--- Assignment ---
Beginning at the line containing "D3: none -> LED blue (A IND, K GND)", print every line until the records end, keeping each exactly as it is.

Stored items from a collection:
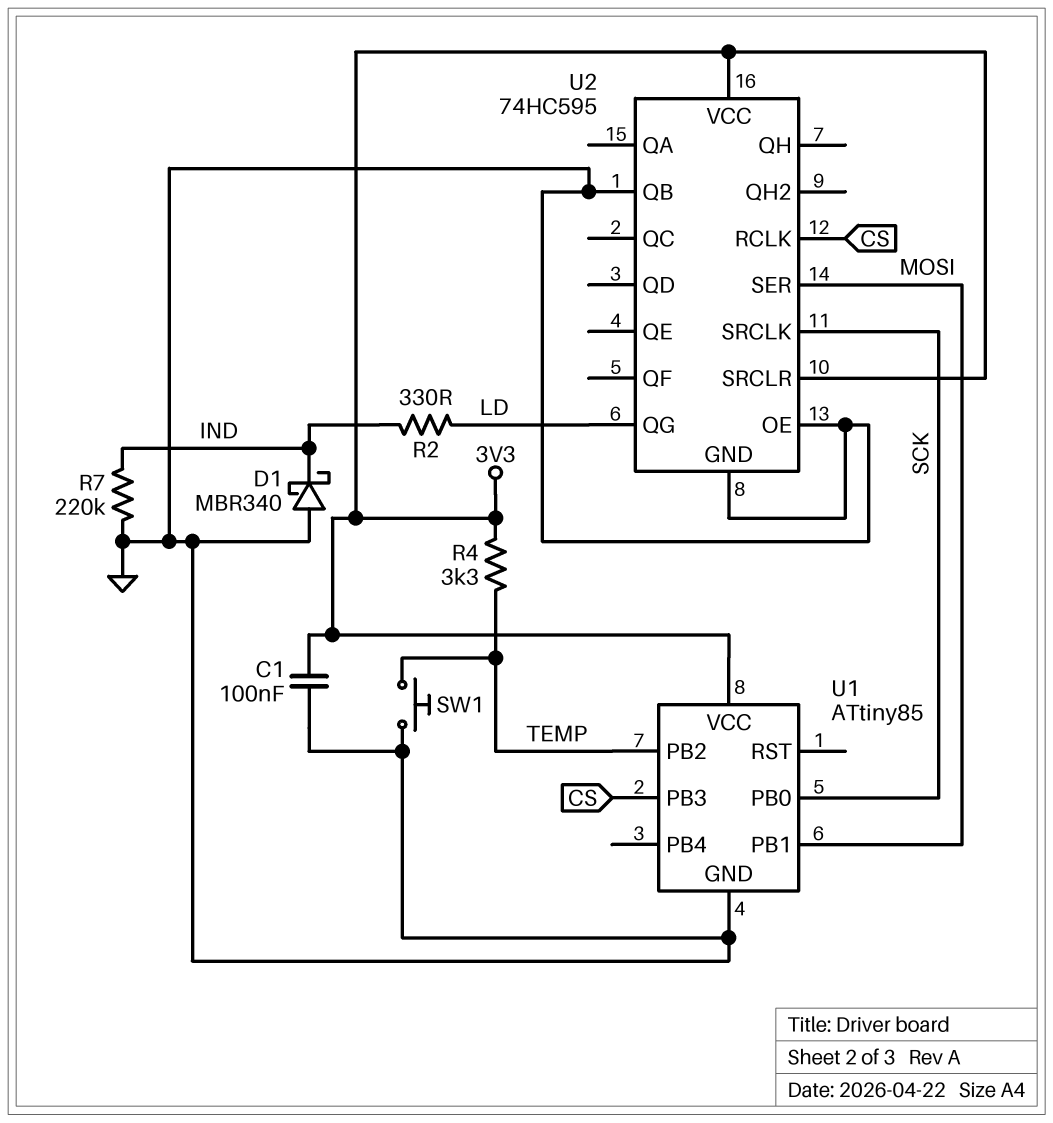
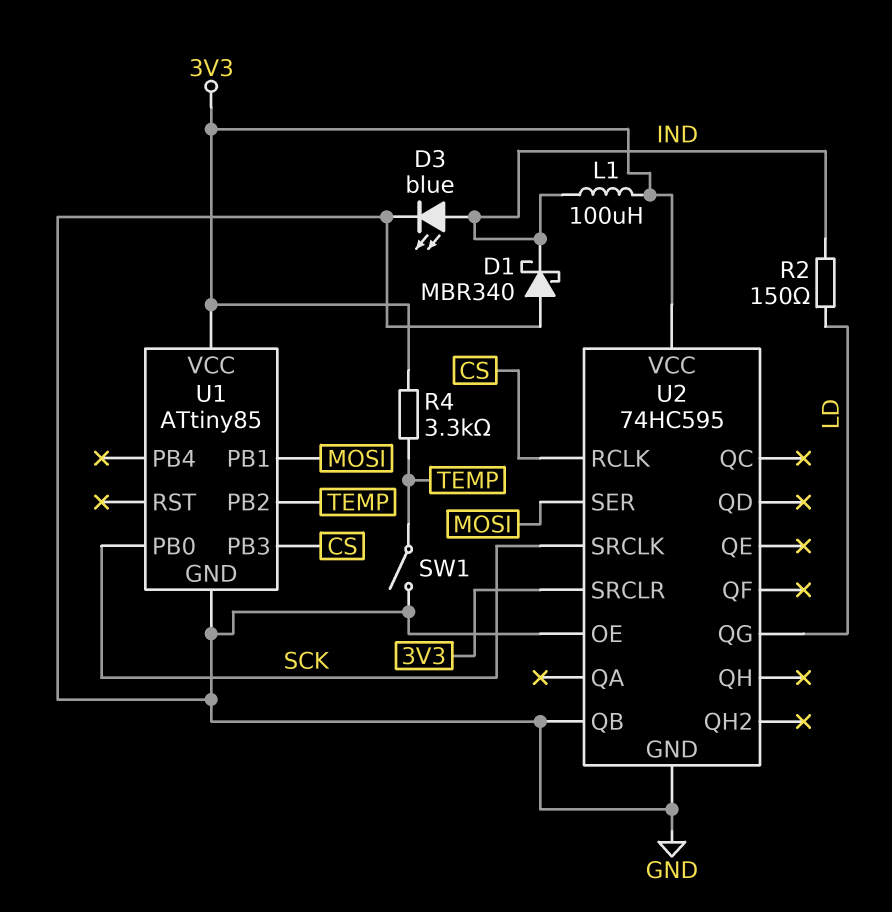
C1: 100nF (3V3, GND) -> none
D3: none -> LED blue (A IND, K GND)
L1: none -> 100uH (3V3, IND)
R2: 330 (IND, LD) -> 150 (IND, LD)
R7: 220k (GND, IND) -> none
SW1: button (GND, TEMP) -> switch (GND, TEMP)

--- Answer section ---
D3: none -> LED blue (A IND, K GND)
L1: none -> 100uH (3V3, IND)
R2: 330 (IND, LD) -> 150 (IND, LD)
R7: 220k (GND, IND) -> none
SW1: button (GND, TEMP) -> switch (GND, TEMP)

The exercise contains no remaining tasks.